───── Data

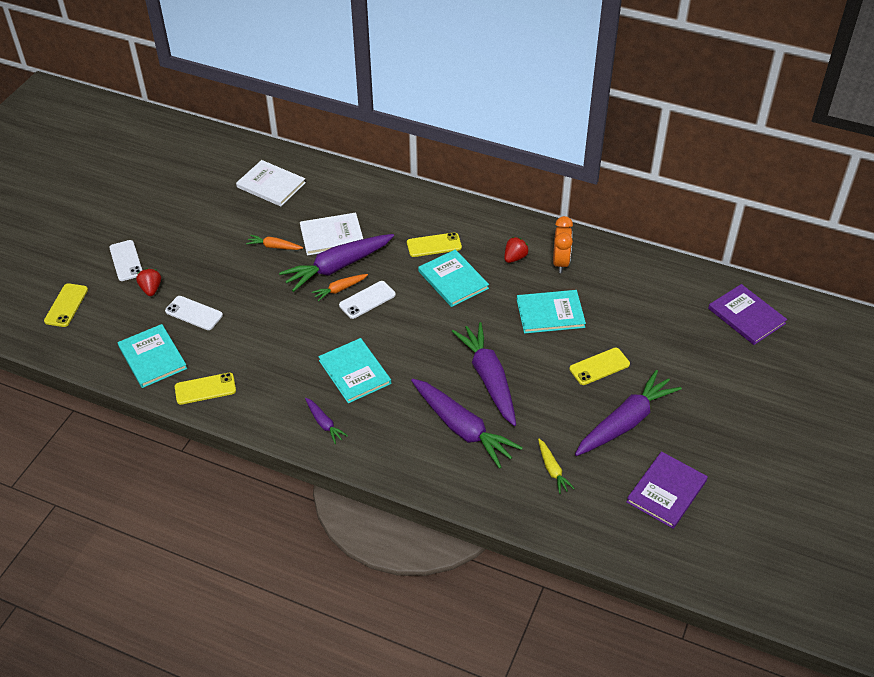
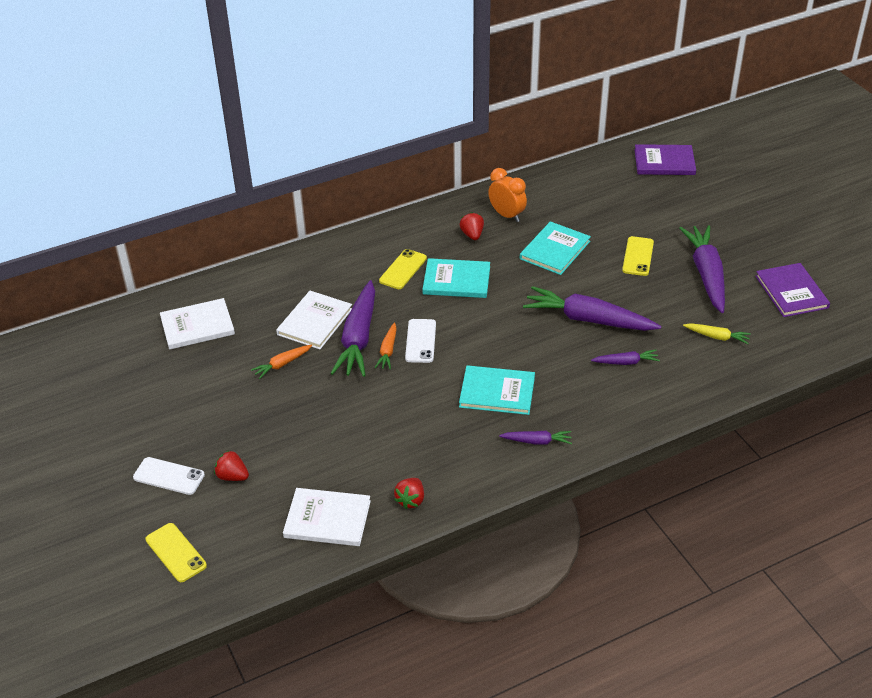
camera: 50 degrees left, 5 degrees down
(152, 357) = (327, 519): turquoise book -> white book
(194, 313) = (303, 461): white phone -> none
(205, 389) = (410, 500): yellow phone -> red strawberry
(462, 428) = (625, 362): purple carrot -> purple carrot, size x0.48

──────────

Goal of the exercise – Without the pictures, return all the entries above exactly as they stand.

Written solution –
camera: 50 degrees left, 5 degrees down
(152, 357) = (327, 519): turquoise book -> white book
(194, 313) = (303, 461): white phone -> none
(205, 389) = (410, 500): yellow phone -> red strawberry
(462, 428) = (625, 362): purple carrot -> purple carrot, size x0.48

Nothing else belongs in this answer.